- EXERCISE PROMPT -
Retype the whole listing, please, keeping every line exact and dropping the pictures.

- SOURCE INFORMATION -
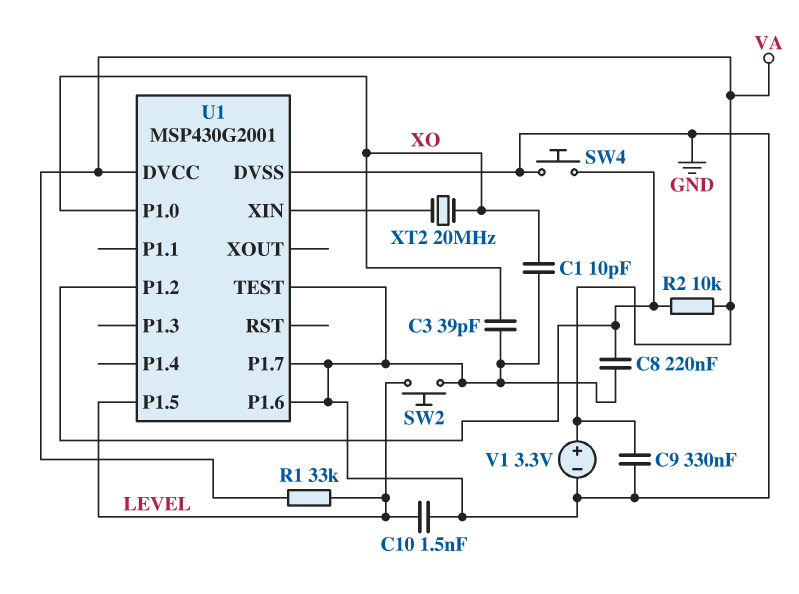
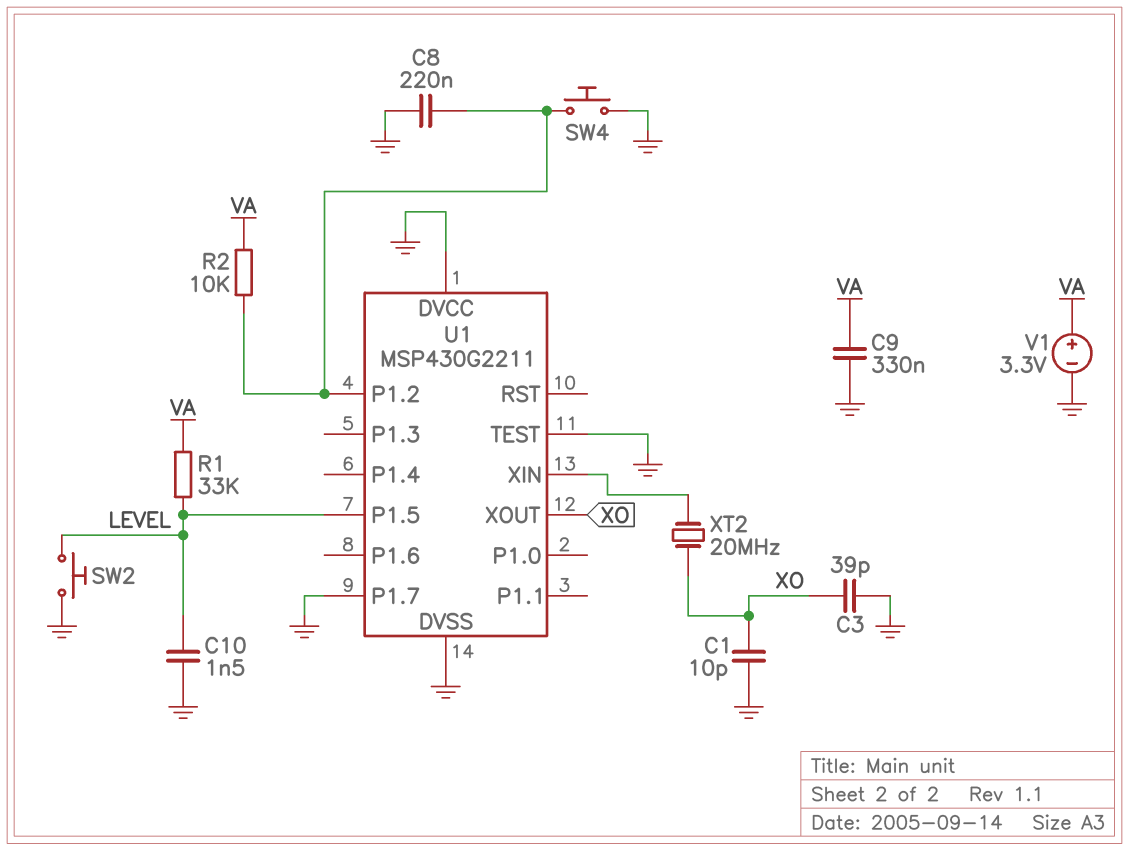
U1: MSP430G2001 -> MSP430G2211
U1 pin DVCC: VA -> GND
U1 pin P1.0: XO -> none
U1 pin P1.6: GND -> none
U1 pin XOUT: none -> XO

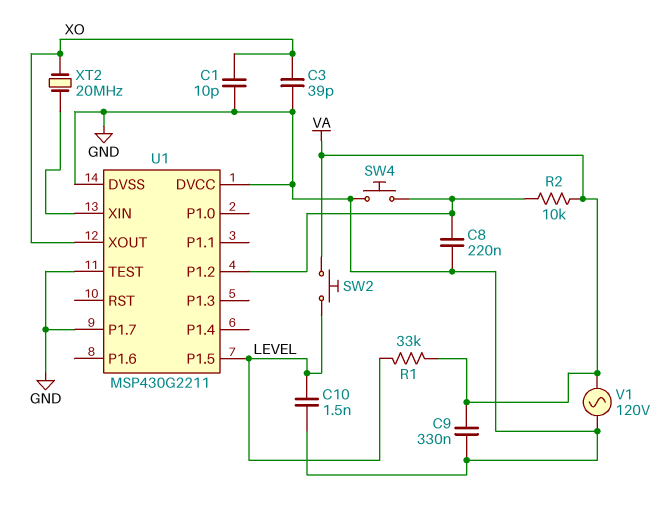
SW2: button (GND, LEVEL) -> button (LEVEL, VA)
V1: 3.3V (plus VA, minus GND) -> AC 120V (GND, VA)

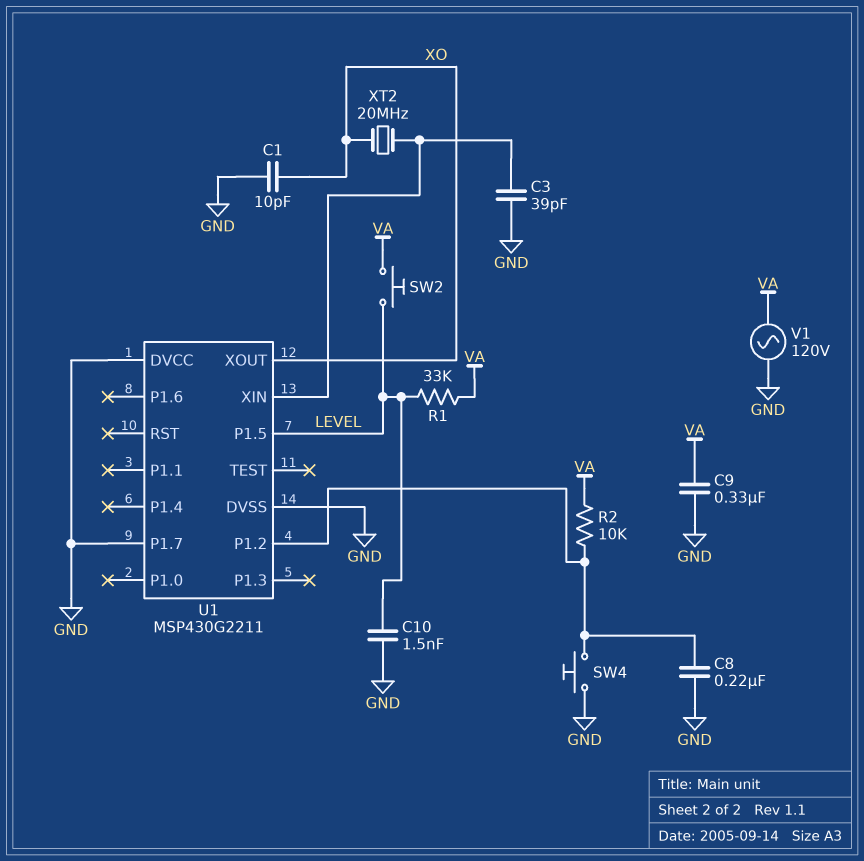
C3: 39pF (GND, XO) -> 39pF (GND, U1/XIN)
U1 pin TEST: GND -> none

- REPLY TO THE TASK -
U1: MSP430G2001 -> MSP430G2211
U1 pin DVCC: VA -> GND
U1 pin P1.0: XO -> none
U1 pin P1.6: GND -> none
U1 pin XOUT: none -> XO

SW2: button (GND, LEVEL) -> button (LEVEL, VA)
V1: 3.3V (plus VA, minus GND) -> AC 120V (GND, VA)

C3: 39pF (GND, XO) -> 39pF (GND, U1/XIN)
U1 pin TEST: GND -> none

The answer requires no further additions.